> _PROVIDED MATERIAL_
□ □ □ □ □

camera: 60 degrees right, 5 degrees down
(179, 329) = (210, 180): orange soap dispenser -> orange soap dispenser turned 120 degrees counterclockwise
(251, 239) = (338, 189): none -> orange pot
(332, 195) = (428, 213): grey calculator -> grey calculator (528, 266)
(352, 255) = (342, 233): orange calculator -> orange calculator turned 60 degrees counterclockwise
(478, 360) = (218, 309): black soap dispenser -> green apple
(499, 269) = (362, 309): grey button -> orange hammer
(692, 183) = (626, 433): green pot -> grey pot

□ □ □ □ □

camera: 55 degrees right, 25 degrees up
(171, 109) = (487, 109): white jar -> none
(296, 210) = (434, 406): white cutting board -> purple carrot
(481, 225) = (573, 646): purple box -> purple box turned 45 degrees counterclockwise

□ □ □ □ □

> _DIRECTIONS_
There is a run of lines above from the one with "(179, 329) = (210, 180): orange" to the one with "(692, 183) = (626, 433): green"; print exactly that run, both ends included, and nothing else.

> _RESPONSE FOR THIS EXERCISE_
(179, 329) = (210, 180): orange soap dispenser -> orange soap dispenser turned 120 degrees counterclockwise
(251, 239) = (338, 189): none -> orange pot
(332, 195) = (428, 213): grey calculator -> grey calculator (528, 266)
(352, 255) = (342, 233): orange calculator -> orange calculator turned 60 degrees counterclockwise
(478, 360) = (218, 309): black soap dispenser -> green apple
(499, 269) = (362, 309): grey button -> orange hammer
(692, 183) = (626, 433): green pot -> grey pot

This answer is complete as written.